What you will do
Exactly as they appear, set down all of the records.

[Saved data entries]

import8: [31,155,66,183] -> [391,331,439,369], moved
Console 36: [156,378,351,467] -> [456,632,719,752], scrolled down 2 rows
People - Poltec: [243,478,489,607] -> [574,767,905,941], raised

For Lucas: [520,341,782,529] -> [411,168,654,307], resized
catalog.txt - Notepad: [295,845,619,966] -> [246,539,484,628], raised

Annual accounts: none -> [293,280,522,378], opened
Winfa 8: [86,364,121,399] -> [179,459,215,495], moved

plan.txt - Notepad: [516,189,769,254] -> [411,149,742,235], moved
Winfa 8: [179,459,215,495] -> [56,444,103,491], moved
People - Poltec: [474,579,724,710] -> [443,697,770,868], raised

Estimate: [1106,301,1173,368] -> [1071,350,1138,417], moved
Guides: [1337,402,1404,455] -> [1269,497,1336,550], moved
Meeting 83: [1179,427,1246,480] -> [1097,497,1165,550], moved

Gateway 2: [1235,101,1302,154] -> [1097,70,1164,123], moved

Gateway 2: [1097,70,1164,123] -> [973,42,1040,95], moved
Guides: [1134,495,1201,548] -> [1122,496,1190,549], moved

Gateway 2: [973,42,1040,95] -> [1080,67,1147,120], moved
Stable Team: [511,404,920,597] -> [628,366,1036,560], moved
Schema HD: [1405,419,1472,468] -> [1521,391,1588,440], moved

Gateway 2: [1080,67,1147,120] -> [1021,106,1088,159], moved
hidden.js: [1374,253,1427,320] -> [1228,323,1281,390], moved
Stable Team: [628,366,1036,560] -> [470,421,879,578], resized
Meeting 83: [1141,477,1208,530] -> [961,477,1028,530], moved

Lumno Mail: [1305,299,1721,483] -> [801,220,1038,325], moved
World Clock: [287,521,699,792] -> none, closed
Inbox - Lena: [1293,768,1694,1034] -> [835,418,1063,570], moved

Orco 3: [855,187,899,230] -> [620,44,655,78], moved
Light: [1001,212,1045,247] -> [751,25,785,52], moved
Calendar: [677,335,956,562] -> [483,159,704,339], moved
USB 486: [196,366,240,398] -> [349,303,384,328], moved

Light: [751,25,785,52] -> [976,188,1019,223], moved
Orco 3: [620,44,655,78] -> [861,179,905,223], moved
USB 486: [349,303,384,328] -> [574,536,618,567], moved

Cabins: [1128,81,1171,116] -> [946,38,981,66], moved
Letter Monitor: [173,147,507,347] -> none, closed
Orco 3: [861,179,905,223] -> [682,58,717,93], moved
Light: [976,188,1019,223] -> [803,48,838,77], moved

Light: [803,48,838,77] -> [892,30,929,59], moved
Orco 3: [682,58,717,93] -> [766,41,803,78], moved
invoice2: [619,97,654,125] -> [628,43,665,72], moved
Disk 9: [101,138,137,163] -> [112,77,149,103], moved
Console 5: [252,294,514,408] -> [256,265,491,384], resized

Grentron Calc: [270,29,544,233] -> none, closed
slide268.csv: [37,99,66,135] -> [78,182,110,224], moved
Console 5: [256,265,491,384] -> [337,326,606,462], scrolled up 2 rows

Response box
import8: [31,155,66,183] -> [391,331,439,369], moved
Console 36: [156,378,351,467] -> [456,632,719,752], scrolled down 2 rows
People - Poltec: [243,478,489,607] -> [574,767,905,941], raised

For Lucas: [520,341,782,529] -> [411,168,654,307], resized
catalog.txt - Notepad: [295,845,619,966] -> [246,539,484,628], raised

Annual accounts: none -> [293,280,522,378], opened
Winfa 8: [86,364,121,399] -> [179,459,215,495], moved

plan.txt - Notepad: [516,189,769,254] -> [411,149,742,235], moved
Winfa 8: [179,459,215,495] -> [56,444,103,491], moved
People - Poltec: [474,579,724,710] -> [443,697,770,868], raised

Estimate: [1106,301,1173,368] -> [1071,350,1138,417], moved
Guides: [1337,402,1404,455] -> [1269,497,1336,550], moved
Meeting 83: [1179,427,1246,480] -> [1097,497,1165,550], moved

Gateway 2: [1235,101,1302,154] -> [1097,70,1164,123], moved

Gateway 2: [1097,70,1164,123] -> [973,42,1040,95], moved
Guides: [1134,495,1201,548] -> [1122,496,1190,549], moved

Gateway 2: [973,42,1040,95] -> [1080,67,1147,120], moved
Stable Team: [511,404,920,597] -> [628,366,1036,560], moved
Schema HD: [1405,419,1472,468] -> [1521,391,1588,440], moved

Gateway 2: [1080,67,1147,120] -> [1021,106,1088,159], moved
hidden.js: [1374,253,1427,320] -> [1228,323,1281,390], moved
Stable Team: [628,366,1036,560] -> [470,421,879,578], resized
Meeting 83: [1141,477,1208,530] -> [961,477,1028,530], moved

Lumno Mail: [1305,299,1721,483] -> [801,220,1038,325], moved
World Clock: [287,521,699,792] -> none, closed
Inbox - Lena: [1293,768,1694,1034] -> [835,418,1063,570], moved

Orco 3: [855,187,899,230] -> [620,44,655,78], moved
Light: [1001,212,1045,247] -> [751,25,785,52], moved
Calendar: [677,335,956,562] -> [483,159,704,339], moved
USB 486: [196,366,240,398] -> [349,303,384,328], moved

Light: [751,25,785,52] -> [976,188,1019,223], moved
Orco 3: [620,44,655,78] -> [861,179,905,223], moved
USB 486: [349,303,384,328] -> [574,536,618,567], moved

Cabins: [1128,81,1171,116] -> [946,38,981,66], moved
Letter Monitor: [173,147,507,347] -> none, closed
Orco 3: [861,179,905,223] -> [682,58,717,93], moved
Light: [976,188,1019,223] -> [803,48,838,77], moved

Light: [803,48,838,77] -> [892,30,929,59], moved
Orco 3: [682,58,717,93] -> [766,41,803,78], moved
invoice2: [619,97,654,125] -> [628,43,665,72], moved
Disk 9: [101,138,137,163] -> [112,77,149,103], moved
Console 5: [252,294,514,408] -> [256,265,491,384], resized

Grentron Calc: [270,29,544,233] -> none, closed
slide268.csv: [37,99,66,135] -> [78,182,110,224], moved
Console 5: [256,265,491,384] -> [337,326,606,462], scrolled up 2 rows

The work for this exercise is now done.